> _What to produce_
Copy the lines below, please, starting with the one that contains "R2: 1.5k (LED, Y3) -> 1k (LED, Y3)" and ending with the last. Pictures stay out.
Segment Start: The data
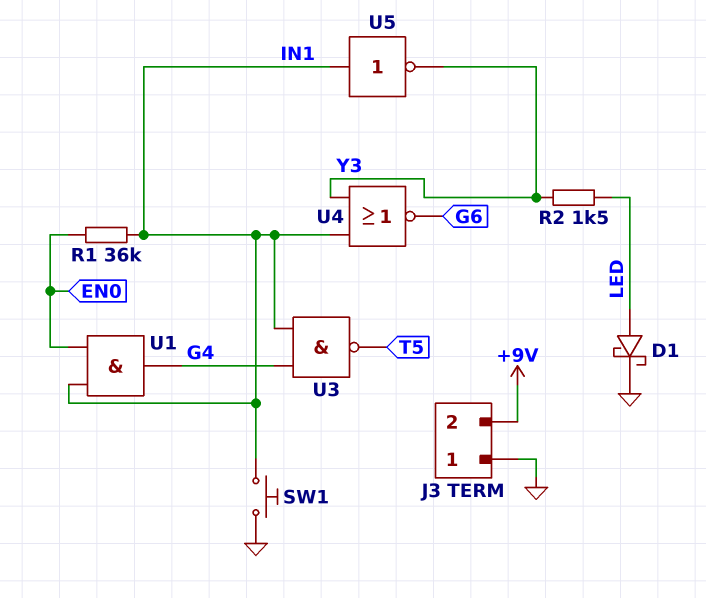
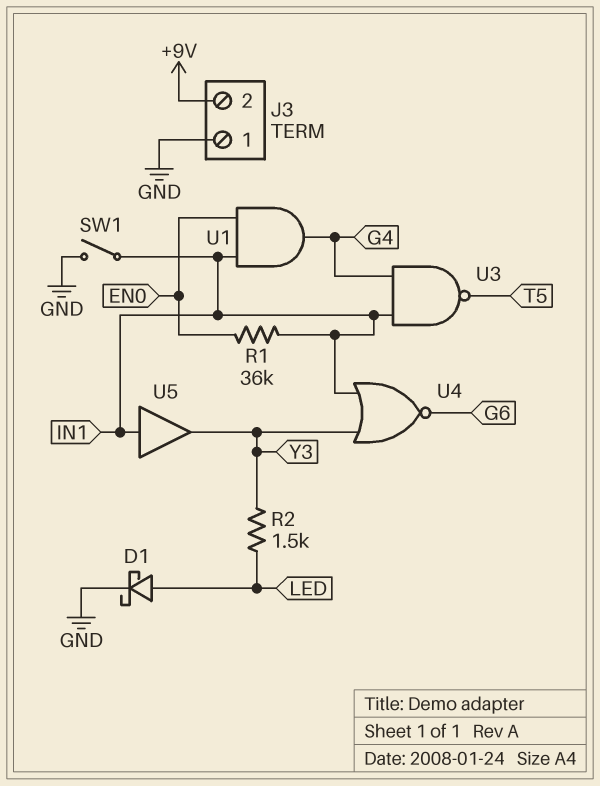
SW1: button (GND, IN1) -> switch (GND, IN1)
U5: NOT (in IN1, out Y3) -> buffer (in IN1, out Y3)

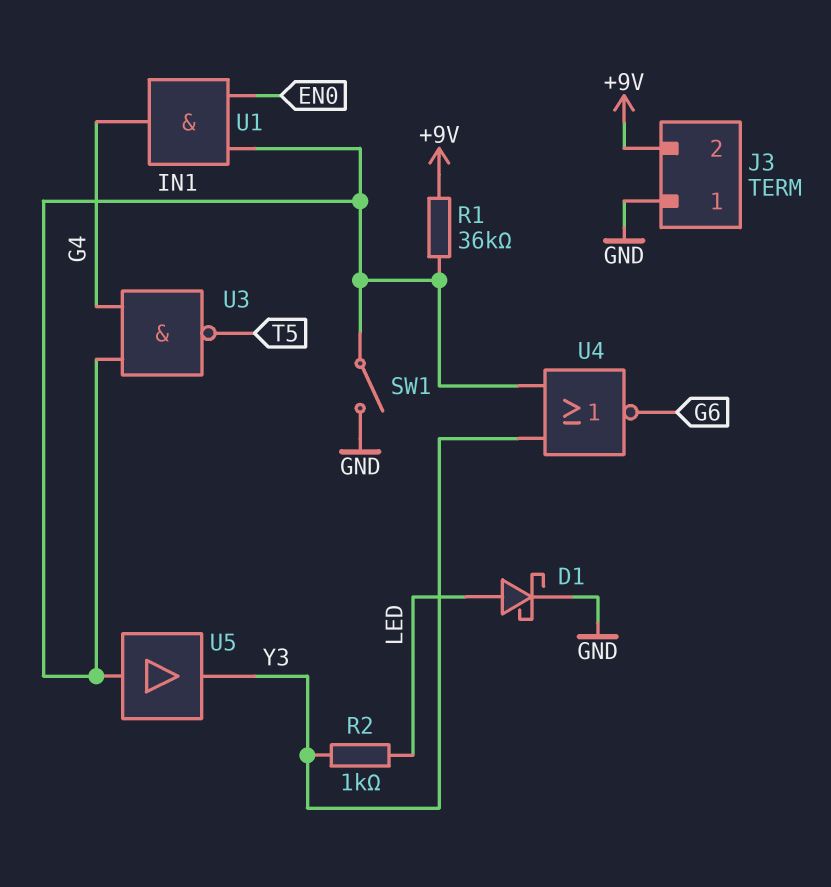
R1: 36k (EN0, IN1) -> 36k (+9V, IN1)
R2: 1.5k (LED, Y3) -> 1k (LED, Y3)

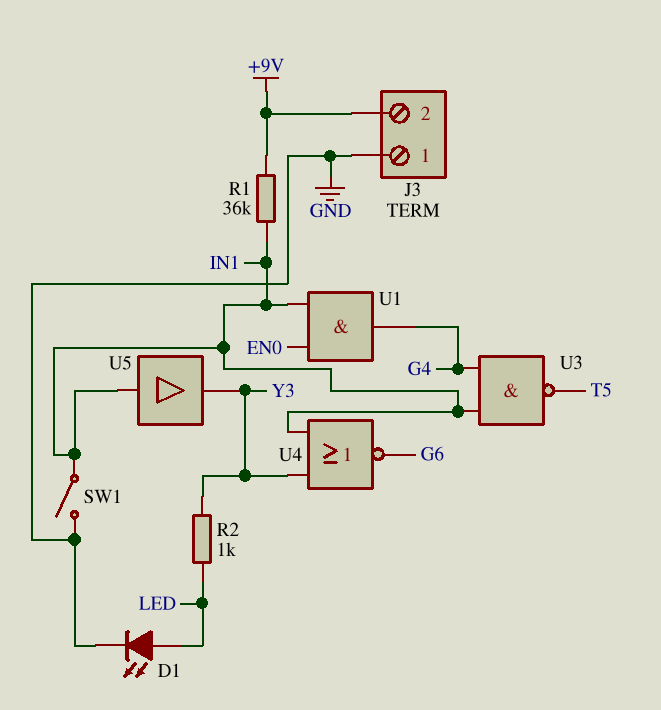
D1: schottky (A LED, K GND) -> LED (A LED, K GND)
Segment End: The data
> _Answer box_
R2: 1.5k (LED, Y3) -> 1k (LED, Y3)

D1: schottky (A LED, K GND) -> LED (A LED, K GND)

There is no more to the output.